# Excerpted records
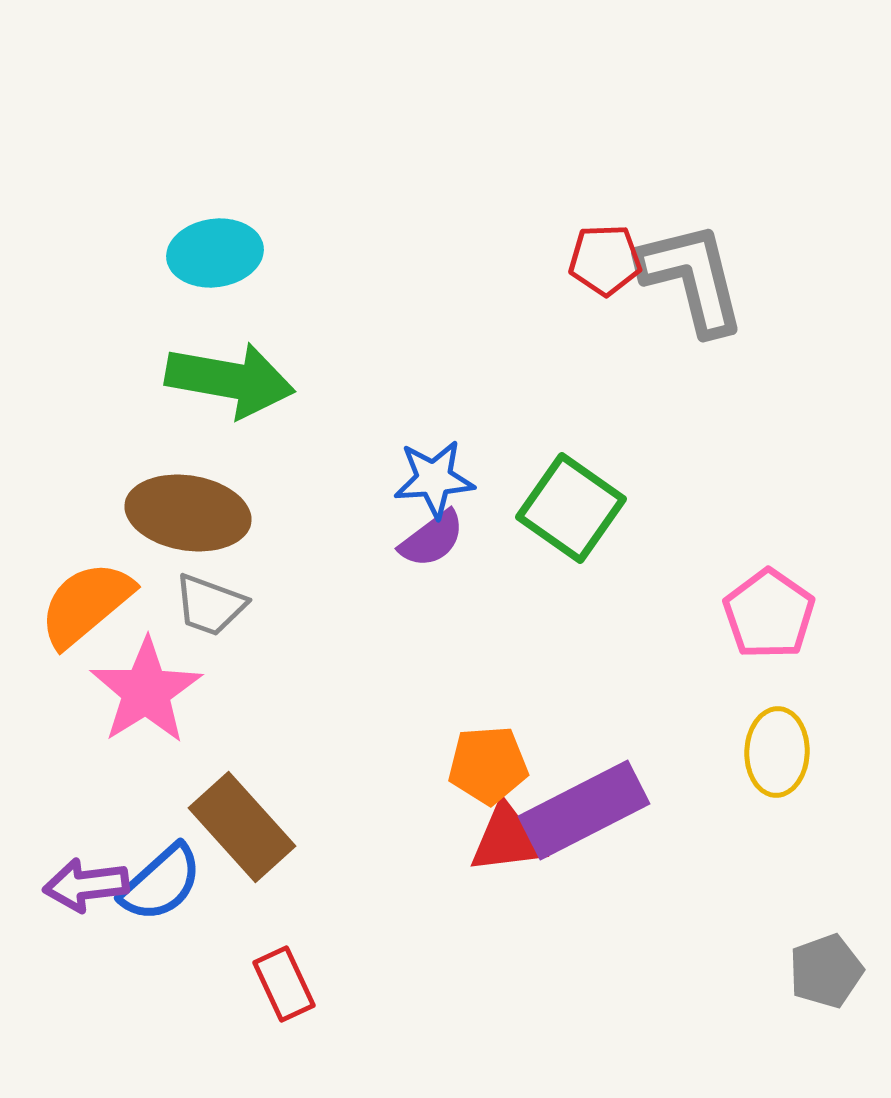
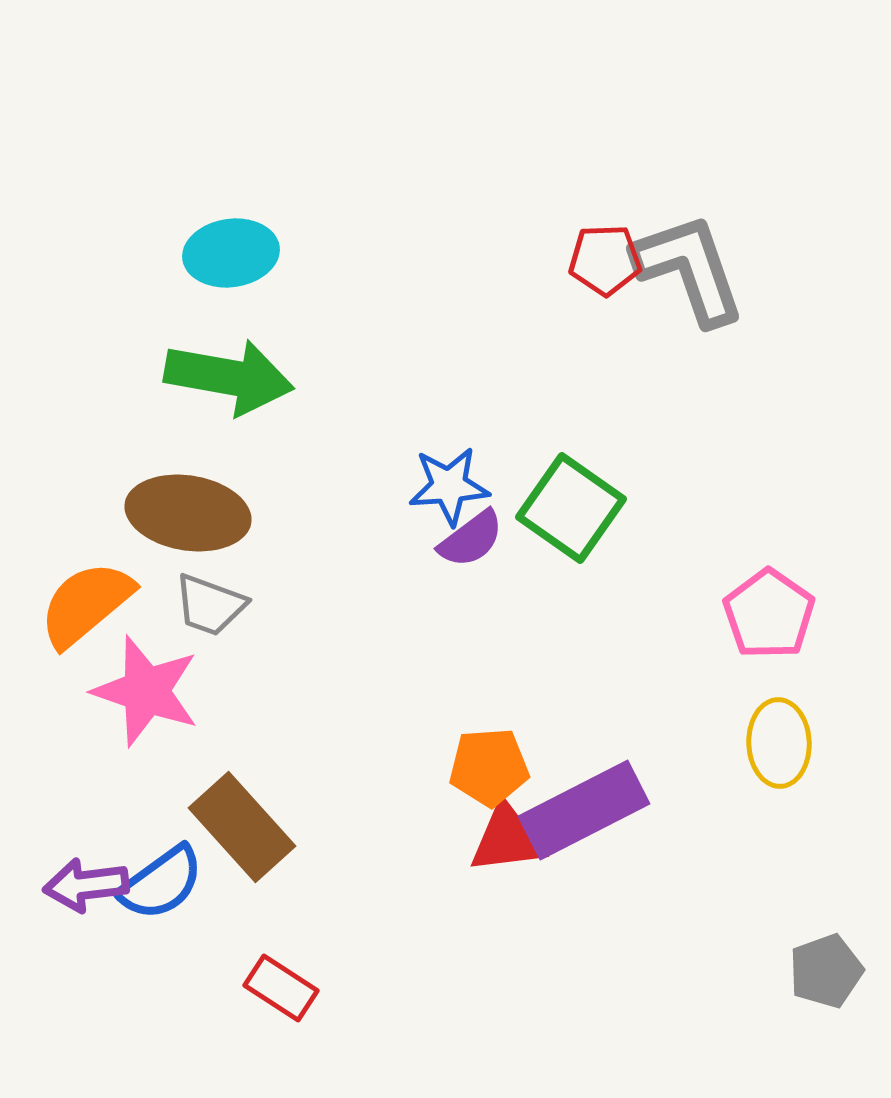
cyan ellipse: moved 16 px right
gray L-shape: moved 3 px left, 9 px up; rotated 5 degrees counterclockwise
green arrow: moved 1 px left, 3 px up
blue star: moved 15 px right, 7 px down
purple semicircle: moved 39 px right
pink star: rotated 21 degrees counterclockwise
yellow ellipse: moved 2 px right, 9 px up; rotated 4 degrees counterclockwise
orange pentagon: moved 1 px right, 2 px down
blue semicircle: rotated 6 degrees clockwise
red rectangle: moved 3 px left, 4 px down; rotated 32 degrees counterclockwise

==

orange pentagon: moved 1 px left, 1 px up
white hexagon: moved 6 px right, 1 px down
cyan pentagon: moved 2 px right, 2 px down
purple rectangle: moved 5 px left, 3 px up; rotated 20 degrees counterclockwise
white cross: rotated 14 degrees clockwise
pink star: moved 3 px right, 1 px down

# What you need to do
Work out how many lines of the listing above include the word "blue". Report only the number.

# Answer space
2